**What you will do:**
Lines from the one containing "red carton [251,70,345,273] -> none" through the end of the entries below: set them down exactly, both ends included, with nothing added.

**Given records:**
=======

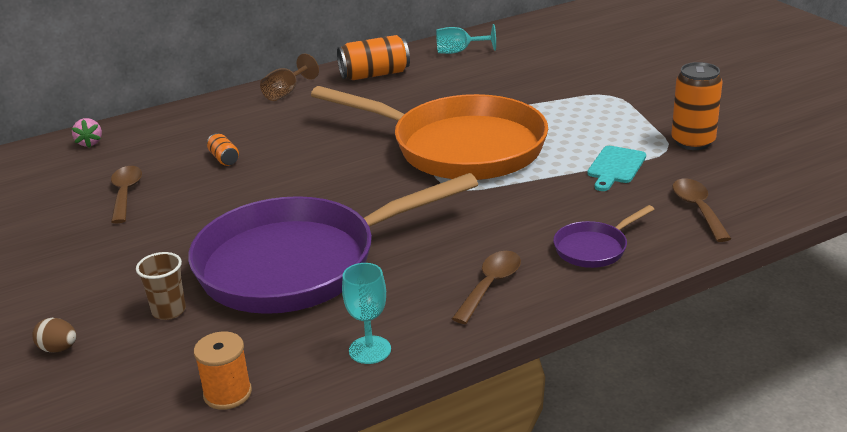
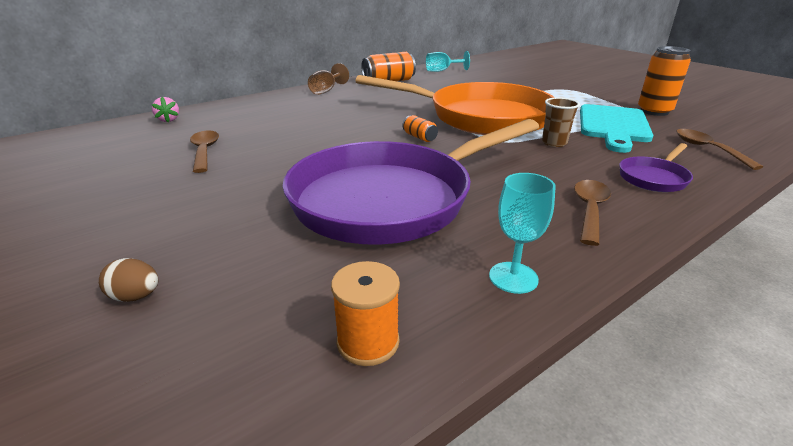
camera: 10 degrees left, 0 degrees up
brown cup [136,252,186,320] -> brown cup moved to [542,97,580,147]
orange can [207,133,239,166] -> orange can moved to [402,115,438,142]
turquoise cutting board [587,146,646,191] -> turquoise cutting board [580,104,653,153], size x1.77

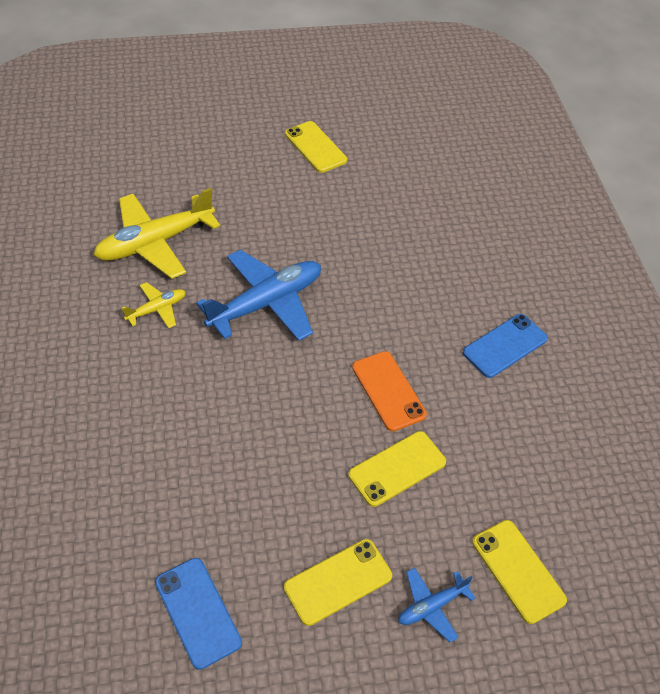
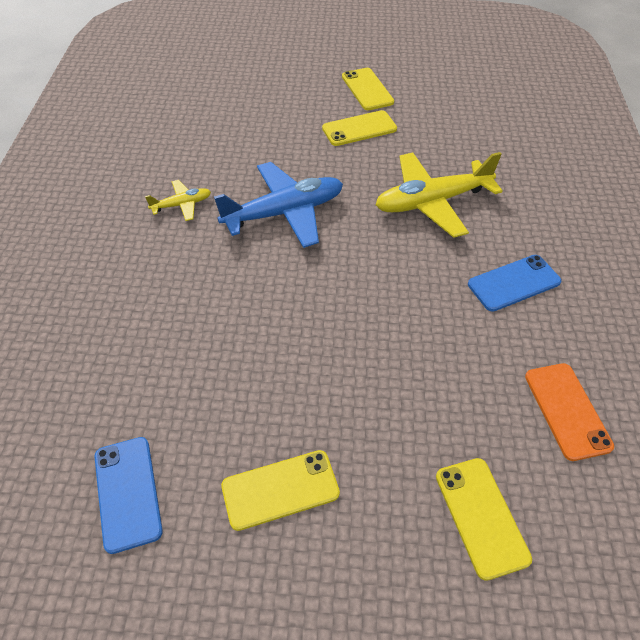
camera: 15 degrees right, 0 degrees up
yellow plane [94,188,220,279] -> yellow plane moved to [375,152,503,238]
yellow phone [348,431,446,507] -> yellow phone moved to [322,110,397,146]
orange phone [352,351,427,431] -> orange phone moved to [525,363,614,461]
blue plane [398,568,476,642] -> none

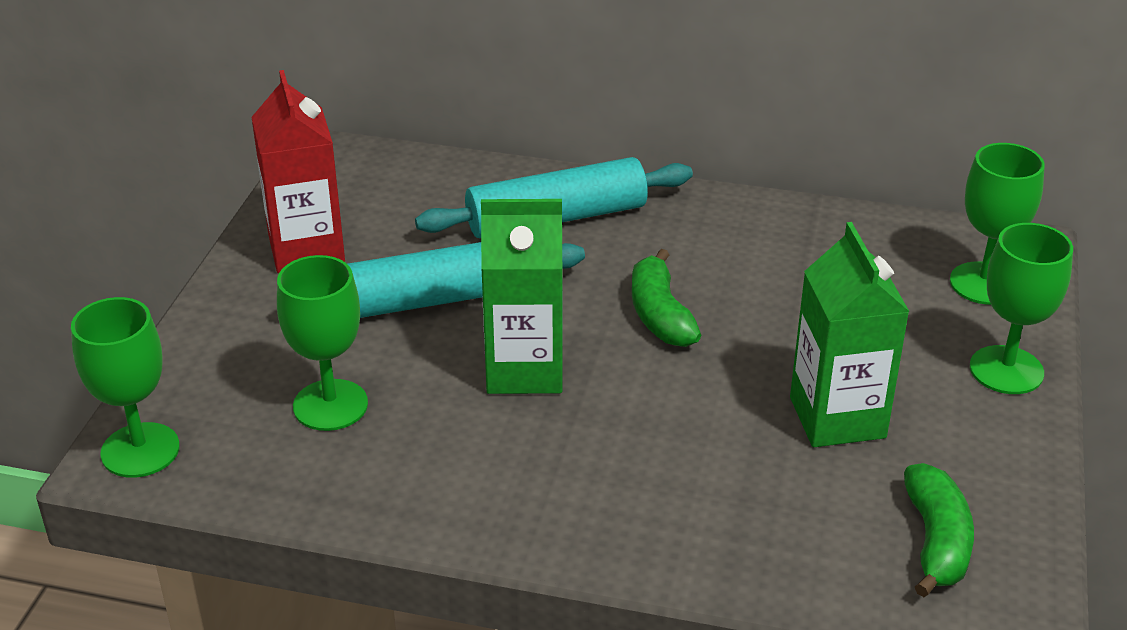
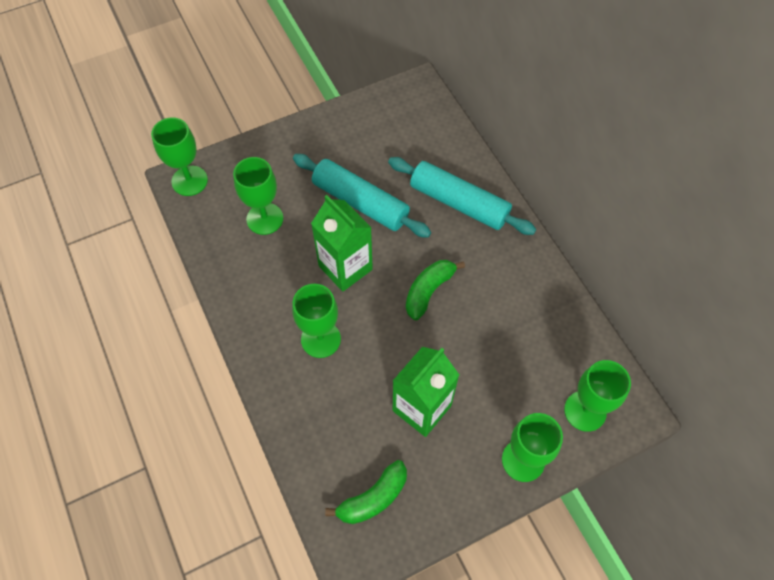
camera: 50 degrees right, 25 degrees up
red carton [251,70,345,273] -> none
none -> green goblet [292,284,341,358]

=======

**Task result:**
red carton [251,70,345,273] -> none
none -> green goblet [292,284,341,358]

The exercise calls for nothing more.